__DIRECTIONS__: Would you output the entries below only from the line containing "none -> black heart [644,154,694,178]" through the line containing "pink shoe [604,234,653,267]", exactly as they stand and with both ends included?

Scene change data

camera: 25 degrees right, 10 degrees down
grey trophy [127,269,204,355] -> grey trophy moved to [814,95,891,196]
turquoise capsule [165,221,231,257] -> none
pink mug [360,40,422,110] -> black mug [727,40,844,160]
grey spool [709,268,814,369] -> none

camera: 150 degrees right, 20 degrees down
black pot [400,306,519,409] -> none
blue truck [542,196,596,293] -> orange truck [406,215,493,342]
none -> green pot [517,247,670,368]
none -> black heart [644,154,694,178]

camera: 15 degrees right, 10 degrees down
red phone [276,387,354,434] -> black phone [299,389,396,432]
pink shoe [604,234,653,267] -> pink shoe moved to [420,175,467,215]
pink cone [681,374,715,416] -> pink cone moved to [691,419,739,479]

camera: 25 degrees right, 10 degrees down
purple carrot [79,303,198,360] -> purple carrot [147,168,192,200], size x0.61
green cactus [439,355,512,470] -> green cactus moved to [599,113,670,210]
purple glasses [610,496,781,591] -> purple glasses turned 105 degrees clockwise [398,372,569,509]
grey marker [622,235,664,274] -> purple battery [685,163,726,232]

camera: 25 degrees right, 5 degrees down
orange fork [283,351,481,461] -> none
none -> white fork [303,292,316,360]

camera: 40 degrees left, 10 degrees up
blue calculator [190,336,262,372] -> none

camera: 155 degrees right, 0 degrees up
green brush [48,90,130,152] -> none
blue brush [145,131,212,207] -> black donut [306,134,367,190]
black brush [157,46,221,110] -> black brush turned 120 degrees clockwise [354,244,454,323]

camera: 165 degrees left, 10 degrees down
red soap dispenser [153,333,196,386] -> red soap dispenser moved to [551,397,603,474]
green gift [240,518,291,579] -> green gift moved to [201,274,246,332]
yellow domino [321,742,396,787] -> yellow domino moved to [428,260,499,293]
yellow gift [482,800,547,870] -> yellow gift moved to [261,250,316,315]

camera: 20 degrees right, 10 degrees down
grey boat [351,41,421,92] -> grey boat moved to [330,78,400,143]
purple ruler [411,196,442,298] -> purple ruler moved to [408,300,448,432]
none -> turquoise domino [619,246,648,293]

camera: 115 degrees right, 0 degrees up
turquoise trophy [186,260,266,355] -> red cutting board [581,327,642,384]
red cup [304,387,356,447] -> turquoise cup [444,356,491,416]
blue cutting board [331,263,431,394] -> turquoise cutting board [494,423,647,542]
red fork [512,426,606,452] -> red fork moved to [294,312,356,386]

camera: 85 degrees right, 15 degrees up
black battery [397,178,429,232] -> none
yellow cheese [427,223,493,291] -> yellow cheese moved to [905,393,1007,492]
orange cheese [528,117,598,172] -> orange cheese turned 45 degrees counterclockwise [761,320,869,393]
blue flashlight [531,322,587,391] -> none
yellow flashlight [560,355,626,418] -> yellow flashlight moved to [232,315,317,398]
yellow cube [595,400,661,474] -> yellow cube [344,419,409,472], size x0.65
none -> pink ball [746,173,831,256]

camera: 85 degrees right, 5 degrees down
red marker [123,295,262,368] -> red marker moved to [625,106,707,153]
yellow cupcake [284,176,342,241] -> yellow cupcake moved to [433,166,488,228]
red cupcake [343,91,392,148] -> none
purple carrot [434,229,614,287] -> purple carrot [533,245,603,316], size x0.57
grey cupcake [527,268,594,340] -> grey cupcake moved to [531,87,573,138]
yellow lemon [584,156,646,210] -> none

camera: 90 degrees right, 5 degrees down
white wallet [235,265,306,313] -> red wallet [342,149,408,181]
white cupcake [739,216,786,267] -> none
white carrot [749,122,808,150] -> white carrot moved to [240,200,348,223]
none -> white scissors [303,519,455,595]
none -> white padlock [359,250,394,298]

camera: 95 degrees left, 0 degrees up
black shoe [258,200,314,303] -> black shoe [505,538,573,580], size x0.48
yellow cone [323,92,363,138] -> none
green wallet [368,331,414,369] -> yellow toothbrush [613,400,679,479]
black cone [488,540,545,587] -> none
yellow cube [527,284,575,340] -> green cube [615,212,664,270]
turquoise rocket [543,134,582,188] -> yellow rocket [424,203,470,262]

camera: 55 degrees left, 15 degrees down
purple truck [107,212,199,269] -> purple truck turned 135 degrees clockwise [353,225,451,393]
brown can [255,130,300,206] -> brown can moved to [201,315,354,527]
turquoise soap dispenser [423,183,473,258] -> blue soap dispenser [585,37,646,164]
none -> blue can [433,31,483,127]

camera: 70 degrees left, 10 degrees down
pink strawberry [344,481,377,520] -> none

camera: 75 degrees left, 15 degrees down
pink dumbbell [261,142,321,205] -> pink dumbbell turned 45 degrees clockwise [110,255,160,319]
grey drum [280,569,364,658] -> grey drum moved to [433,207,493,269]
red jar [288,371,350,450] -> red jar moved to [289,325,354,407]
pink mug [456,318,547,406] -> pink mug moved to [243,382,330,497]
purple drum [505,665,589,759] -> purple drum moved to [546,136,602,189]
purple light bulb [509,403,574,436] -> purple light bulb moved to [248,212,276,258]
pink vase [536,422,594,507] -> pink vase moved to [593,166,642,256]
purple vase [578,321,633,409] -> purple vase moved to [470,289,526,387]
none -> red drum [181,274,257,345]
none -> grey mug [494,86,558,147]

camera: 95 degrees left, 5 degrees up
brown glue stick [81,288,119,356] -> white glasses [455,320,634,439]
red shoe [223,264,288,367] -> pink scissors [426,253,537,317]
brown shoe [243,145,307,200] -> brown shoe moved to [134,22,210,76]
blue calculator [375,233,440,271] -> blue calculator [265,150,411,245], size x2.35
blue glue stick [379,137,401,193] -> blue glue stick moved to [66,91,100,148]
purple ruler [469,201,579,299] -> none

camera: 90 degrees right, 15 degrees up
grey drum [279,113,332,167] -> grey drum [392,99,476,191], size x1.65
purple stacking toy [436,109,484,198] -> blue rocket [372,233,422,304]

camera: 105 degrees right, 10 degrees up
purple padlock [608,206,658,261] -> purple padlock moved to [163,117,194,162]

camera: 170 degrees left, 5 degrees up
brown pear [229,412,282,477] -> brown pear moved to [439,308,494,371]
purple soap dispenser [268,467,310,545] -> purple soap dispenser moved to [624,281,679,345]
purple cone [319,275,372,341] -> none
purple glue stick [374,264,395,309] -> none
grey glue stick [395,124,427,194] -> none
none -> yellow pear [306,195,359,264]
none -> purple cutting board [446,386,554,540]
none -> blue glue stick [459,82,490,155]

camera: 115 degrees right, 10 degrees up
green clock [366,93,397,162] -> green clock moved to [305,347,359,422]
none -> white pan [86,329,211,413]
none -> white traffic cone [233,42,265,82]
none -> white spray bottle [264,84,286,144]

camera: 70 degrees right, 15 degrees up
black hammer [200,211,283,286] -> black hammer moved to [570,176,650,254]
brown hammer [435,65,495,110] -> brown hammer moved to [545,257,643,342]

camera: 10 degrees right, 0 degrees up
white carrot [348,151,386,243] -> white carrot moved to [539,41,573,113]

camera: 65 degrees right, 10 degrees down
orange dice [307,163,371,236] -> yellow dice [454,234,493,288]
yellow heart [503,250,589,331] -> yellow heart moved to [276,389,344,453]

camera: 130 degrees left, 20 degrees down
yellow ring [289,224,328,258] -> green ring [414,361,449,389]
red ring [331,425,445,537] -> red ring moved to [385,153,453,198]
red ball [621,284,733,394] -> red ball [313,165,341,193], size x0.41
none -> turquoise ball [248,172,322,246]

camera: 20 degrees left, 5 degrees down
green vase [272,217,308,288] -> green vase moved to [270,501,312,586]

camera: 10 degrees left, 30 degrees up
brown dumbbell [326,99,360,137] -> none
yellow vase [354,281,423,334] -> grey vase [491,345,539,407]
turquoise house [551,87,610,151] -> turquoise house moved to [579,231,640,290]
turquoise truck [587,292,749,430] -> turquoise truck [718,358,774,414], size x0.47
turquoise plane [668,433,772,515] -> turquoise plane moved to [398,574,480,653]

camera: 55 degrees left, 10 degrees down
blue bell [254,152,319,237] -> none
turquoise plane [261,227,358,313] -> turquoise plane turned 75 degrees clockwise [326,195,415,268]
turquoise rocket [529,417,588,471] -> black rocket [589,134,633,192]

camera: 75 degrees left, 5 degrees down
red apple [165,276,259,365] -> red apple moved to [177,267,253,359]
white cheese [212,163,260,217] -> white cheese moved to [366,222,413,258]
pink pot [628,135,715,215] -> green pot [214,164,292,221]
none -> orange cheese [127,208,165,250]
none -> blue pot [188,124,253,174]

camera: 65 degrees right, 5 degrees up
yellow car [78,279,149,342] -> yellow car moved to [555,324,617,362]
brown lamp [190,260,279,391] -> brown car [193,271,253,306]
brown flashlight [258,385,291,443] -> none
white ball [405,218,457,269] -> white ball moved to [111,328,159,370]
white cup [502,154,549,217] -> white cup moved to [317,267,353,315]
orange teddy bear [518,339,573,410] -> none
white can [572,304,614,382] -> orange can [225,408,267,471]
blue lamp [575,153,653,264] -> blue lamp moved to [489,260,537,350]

__WRITTEN SOLUTION__:
none -> black heart [644,154,694,178]

camera: 15 degrees right, 10 degrees down
red phone [276,387,354,434] -> black phone [299,389,396,432]
pink shoe [604,234,653,267] -> pink shoe moved to [420,175,467,215]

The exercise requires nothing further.